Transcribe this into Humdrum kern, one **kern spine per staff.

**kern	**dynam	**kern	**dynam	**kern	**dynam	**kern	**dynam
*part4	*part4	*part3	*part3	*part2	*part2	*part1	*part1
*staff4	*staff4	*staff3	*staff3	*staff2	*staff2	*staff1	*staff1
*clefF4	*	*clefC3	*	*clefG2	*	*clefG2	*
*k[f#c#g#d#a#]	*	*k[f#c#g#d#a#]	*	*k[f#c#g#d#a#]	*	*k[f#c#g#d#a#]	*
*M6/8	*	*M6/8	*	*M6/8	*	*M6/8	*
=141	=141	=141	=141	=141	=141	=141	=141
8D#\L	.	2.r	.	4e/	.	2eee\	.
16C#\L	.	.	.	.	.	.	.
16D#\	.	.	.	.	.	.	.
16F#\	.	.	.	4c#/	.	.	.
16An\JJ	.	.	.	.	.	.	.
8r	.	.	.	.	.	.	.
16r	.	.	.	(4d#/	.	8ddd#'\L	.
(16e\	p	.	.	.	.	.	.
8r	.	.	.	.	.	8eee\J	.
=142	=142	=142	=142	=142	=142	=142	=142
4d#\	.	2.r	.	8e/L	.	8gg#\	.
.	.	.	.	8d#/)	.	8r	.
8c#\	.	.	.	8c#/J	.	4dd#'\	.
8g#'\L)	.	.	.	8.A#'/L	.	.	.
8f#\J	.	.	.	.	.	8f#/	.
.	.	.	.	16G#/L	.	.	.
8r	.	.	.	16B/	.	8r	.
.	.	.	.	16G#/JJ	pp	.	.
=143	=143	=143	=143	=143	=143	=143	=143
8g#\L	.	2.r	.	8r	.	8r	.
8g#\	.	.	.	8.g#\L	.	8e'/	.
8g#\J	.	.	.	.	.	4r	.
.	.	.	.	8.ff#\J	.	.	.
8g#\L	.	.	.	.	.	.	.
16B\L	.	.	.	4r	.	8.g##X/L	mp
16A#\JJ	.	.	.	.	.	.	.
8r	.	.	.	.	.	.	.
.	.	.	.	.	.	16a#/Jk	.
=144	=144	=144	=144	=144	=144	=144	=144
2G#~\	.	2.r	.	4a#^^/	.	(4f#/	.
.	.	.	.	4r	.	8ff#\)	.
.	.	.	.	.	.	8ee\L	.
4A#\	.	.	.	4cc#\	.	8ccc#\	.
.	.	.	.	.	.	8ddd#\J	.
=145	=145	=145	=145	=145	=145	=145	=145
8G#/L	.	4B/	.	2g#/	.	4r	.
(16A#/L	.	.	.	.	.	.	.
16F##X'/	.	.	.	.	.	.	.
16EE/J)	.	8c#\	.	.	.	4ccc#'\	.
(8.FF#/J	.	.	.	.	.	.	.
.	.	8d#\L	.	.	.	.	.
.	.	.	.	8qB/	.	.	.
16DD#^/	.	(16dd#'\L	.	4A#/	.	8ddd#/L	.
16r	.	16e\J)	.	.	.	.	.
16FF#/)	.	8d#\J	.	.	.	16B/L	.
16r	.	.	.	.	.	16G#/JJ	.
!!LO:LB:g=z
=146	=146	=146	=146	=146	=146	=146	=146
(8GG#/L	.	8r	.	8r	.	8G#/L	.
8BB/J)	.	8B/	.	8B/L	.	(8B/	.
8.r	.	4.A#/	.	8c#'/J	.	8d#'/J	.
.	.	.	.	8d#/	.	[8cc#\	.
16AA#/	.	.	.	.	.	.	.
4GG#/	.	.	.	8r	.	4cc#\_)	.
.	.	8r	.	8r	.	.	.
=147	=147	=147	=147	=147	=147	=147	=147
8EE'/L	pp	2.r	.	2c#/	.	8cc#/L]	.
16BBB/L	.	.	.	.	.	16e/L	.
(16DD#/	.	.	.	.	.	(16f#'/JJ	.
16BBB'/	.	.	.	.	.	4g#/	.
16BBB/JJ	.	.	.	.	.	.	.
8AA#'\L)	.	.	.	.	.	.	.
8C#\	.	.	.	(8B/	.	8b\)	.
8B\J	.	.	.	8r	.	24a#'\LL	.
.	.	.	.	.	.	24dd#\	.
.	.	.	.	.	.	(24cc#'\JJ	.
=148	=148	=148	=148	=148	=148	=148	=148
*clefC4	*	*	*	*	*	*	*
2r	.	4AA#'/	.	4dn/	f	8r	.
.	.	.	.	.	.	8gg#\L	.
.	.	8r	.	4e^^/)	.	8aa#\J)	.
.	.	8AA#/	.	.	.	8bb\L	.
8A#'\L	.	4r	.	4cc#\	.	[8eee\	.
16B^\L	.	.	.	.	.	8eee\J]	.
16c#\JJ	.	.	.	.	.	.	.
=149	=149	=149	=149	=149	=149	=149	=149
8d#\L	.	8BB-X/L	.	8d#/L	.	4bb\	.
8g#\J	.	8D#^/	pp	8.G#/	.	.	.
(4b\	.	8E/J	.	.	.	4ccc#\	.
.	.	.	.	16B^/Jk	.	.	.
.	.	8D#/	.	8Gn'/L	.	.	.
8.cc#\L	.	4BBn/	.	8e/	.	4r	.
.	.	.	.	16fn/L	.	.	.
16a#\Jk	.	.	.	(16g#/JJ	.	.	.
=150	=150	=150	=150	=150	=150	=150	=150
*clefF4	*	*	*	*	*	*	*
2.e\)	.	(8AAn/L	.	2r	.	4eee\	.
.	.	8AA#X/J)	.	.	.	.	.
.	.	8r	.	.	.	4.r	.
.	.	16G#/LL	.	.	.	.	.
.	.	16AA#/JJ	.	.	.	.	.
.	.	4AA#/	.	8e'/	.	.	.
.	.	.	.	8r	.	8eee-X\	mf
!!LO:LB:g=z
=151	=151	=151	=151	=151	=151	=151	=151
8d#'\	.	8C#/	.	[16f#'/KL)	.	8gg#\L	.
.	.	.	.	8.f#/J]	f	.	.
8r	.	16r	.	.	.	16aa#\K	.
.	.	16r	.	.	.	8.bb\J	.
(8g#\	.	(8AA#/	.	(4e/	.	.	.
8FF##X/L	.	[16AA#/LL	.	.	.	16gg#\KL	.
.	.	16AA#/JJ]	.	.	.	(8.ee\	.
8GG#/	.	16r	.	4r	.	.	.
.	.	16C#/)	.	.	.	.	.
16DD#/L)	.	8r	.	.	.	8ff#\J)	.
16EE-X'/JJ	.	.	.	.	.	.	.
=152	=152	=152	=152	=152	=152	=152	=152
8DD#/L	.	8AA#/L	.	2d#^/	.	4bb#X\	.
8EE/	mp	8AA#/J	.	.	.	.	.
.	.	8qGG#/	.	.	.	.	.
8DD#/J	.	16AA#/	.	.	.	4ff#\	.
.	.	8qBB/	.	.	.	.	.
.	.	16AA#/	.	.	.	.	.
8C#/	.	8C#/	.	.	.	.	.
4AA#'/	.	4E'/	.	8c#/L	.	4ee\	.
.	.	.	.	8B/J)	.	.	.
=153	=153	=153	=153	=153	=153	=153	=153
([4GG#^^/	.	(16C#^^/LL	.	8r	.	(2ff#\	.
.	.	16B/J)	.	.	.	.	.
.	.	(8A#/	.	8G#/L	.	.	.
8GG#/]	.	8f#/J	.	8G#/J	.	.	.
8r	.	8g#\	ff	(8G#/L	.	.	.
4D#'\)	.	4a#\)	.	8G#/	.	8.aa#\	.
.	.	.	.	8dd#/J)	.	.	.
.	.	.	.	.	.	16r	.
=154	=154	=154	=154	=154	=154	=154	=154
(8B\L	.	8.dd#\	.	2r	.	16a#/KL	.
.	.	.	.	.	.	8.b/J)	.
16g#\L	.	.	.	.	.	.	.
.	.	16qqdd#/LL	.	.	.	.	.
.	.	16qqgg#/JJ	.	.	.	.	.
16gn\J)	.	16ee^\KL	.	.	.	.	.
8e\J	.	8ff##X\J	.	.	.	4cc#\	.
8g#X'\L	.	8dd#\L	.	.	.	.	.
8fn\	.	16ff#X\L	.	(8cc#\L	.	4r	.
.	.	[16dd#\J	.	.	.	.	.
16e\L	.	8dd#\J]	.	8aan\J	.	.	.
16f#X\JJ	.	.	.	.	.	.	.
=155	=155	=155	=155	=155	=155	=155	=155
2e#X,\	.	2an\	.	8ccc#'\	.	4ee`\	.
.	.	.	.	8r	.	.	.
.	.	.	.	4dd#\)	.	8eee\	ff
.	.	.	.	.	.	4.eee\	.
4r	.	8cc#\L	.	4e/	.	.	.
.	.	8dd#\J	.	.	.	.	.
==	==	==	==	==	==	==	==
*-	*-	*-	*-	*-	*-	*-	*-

============

DIRECTIONS:
Collect every line of the data above that contains the string "kern", matching uppercase and lowercase exactly.

COMPLETE RESPONSE:
Transcribe this into Humdrum kern, one **kern spine per staff.
**kern	**dynam	**kern	**dynam	**kern	**dynam	**kern	**dynam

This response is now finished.